## Exercise data
^^^^^^^^^^^^^^^^

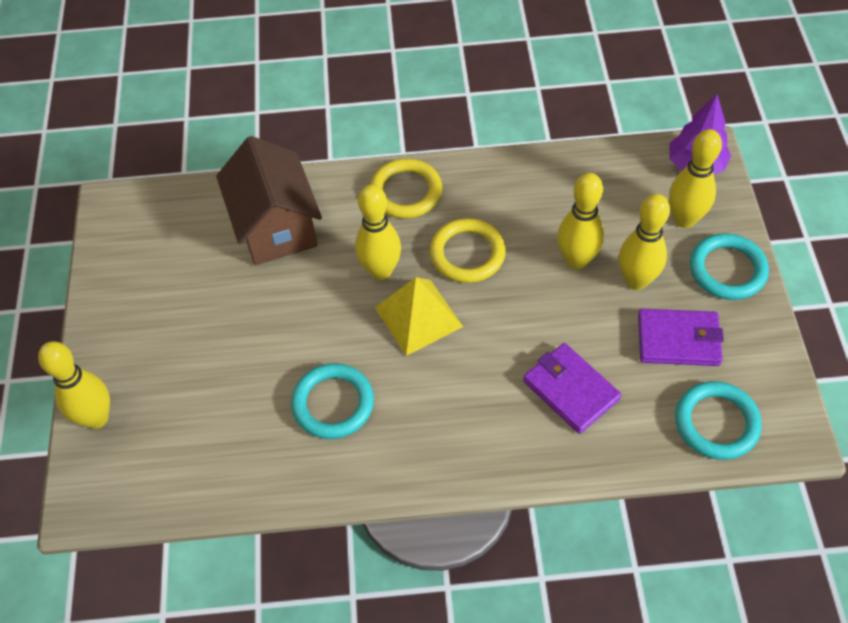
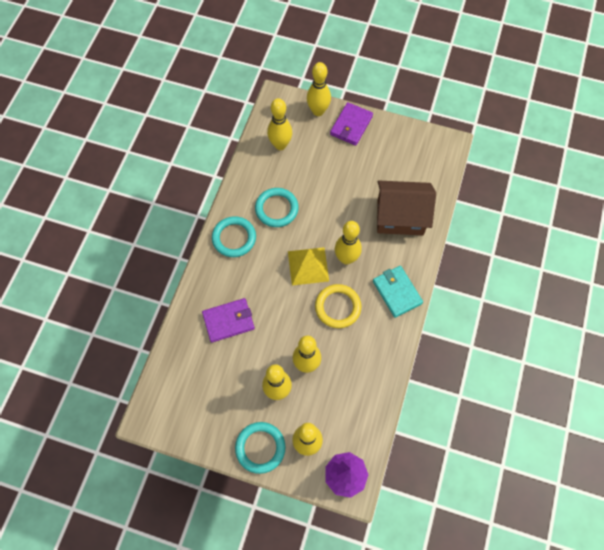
camera: 110 degrees right, 10 degrees up
(195, 452) = (280, 145): none -> yellow bowling pin
(406, 192) = (397, 292): yellow ring -> turquoise wallet
(678, 340) = (229, 392): purple wallet -> purple wallet (351, 125)
(716, 423) = (173, 384): turquoise ring -> turquoise ring (234, 238)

^^^^^^^^^^^^^^^^

## Your assignment
Write out the material above precisely, leaving each picture behind.

## Answer to the exercise
camera: 110 degrees right, 10 degrees up
(195, 452) = (280, 145): none -> yellow bowling pin
(406, 192) = (397, 292): yellow ring -> turquoise wallet
(678, 340) = (229, 392): purple wallet -> purple wallet (351, 125)
(716, 423) = (173, 384): turquoise ring -> turquoise ring (234, 238)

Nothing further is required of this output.